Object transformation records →
[Start of section]
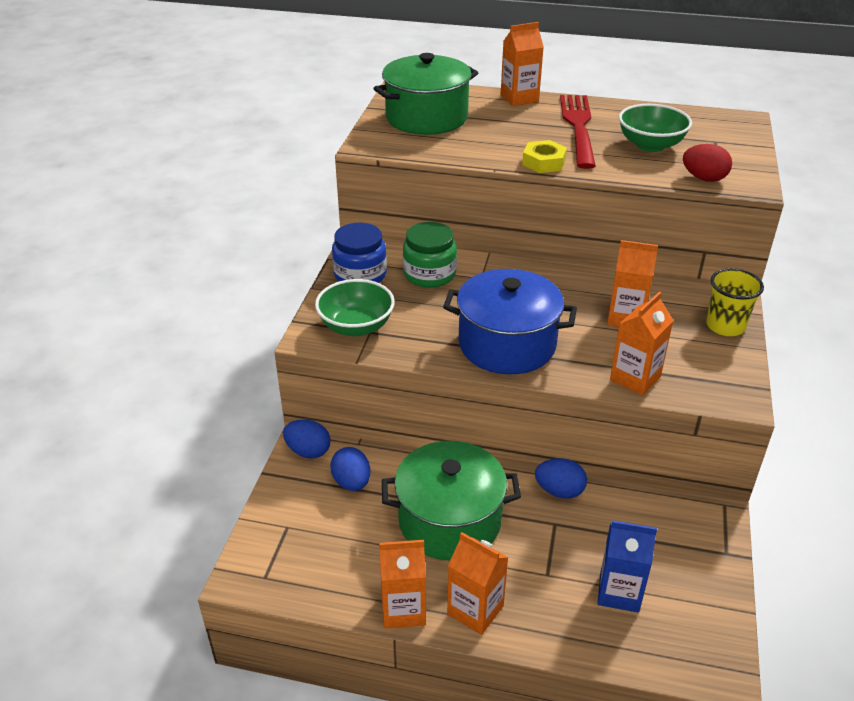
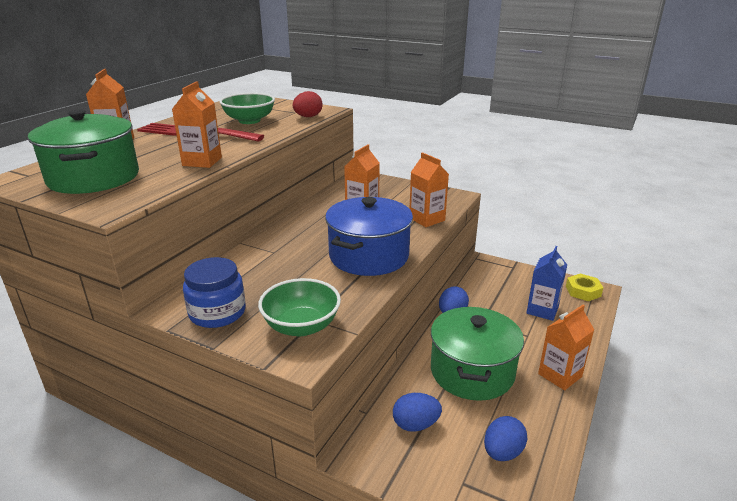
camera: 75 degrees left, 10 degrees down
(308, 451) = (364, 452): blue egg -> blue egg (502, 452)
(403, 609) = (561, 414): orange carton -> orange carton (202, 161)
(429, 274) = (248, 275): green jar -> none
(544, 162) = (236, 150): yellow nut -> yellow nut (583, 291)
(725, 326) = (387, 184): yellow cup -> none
[End of section]
[Start of section]
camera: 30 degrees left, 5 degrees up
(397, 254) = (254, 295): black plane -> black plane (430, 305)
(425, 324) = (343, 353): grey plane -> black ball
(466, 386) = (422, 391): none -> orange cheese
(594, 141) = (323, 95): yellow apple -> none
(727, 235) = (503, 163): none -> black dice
[End of section]
Please go through the data above and copy each line that has the word "degrees".

camera: 75 degrees left, 10 degrees down
camera: 30 degrees left, 5 degrees up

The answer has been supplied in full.